• Exercise directions
Repeat the full listing, word for word.

• Data section
++++++++++++++++++++
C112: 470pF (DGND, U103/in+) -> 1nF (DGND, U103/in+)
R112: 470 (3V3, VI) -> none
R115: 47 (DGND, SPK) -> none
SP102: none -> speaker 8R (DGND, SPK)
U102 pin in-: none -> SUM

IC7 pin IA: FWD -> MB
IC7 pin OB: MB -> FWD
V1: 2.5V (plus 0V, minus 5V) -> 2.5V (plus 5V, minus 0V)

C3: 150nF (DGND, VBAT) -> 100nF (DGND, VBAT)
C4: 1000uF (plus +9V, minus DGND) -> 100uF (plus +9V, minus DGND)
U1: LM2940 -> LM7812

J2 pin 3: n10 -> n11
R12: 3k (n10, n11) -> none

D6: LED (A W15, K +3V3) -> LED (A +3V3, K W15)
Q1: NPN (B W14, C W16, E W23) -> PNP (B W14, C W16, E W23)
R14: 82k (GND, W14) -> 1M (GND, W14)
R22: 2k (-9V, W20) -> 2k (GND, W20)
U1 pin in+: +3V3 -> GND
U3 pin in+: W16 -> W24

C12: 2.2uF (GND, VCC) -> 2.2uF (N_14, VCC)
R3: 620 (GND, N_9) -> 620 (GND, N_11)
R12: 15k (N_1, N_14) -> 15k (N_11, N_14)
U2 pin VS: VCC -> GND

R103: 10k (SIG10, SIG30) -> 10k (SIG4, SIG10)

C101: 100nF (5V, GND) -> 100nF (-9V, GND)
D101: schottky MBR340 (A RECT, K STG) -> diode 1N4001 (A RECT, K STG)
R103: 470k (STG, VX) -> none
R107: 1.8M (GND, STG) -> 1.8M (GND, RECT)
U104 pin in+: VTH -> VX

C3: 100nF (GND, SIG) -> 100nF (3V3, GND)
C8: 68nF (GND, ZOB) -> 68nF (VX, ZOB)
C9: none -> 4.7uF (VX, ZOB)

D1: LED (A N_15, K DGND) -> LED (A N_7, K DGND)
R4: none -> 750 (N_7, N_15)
++++++++++++++++++++
• Task output
C112: 470pF (DGND, U103/in+) -> 1nF (DGND, U103/in+)
R112: 470 (3V3, VI) -> none
R115: 47 (DGND, SPK) -> none
SP102: none -> speaker 8R (DGND, SPK)
U102 pin in-: none -> SUM

IC7 pin IA: FWD -> MB
IC7 pin OB: MB -> FWD
V1: 2.5V (plus 0V, minus 5V) -> 2.5V (plus 5V, minus 0V)

C3: 150nF (DGND, VBAT) -> 100nF (DGND, VBAT)
C4: 1000uF (plus +9V, minus DGND) -> 100uF (plus +9V, minus DGND)
U1: LM2940 -> LM7812

J2 pin 3: n10 -> n11
R12: 3k (n10, n11) -> none

D6: LED (A W15, K +3V3) -> LED (A +3V3, K W15)
Q1: NPN (B W14, C W16, E W23) -> PNP (B W14, C W16, E W23)
R14: 82k (GND, W14) -> 1M (GND, W14)
R22: 2k (-9V, W20) -> 2k (GND, W20)
U1 pin in+: +3V3 -> GND
U3 pin in+: W16 -> W24

C12: 2.2uF (GND, VCC) -> 2.2uF (N_14, VCC)
R3: 620 (GND, N_9) -> 620 (GND, N_11)
R12: 15k (N_1, N_14) -> 15k (N_11, N_14)
U2 pin VS: VCC -> GND

R103: 10k (SIG10, SIG30) -> 10k (SIG4, SIG10)

C101: 100nF (5V, GND) -> 100nF (-9V, GND)
D101: schottky MBR340 (A RECT, K STG) -> diode 1N4001 (A RECT, K STG)
R103: 470k (STG, VX) -> none
R107: 1.8M (GND, STG) -> 1.8M (GND, RECT)
U104 pin in+: VTH -> VX

C3: 100nF (GND, SIG) -> 100nF (3V3, GND)
C8: 68nF (GND, ZOB) -> 68nF (VX, ZOB)
C9: none -> 4.7uF (VX, ZOB)

D1: LED (A N_15, K DGND) -> LED (A N_7, K DGND)
R4: none -> 750 (N_7, N_15)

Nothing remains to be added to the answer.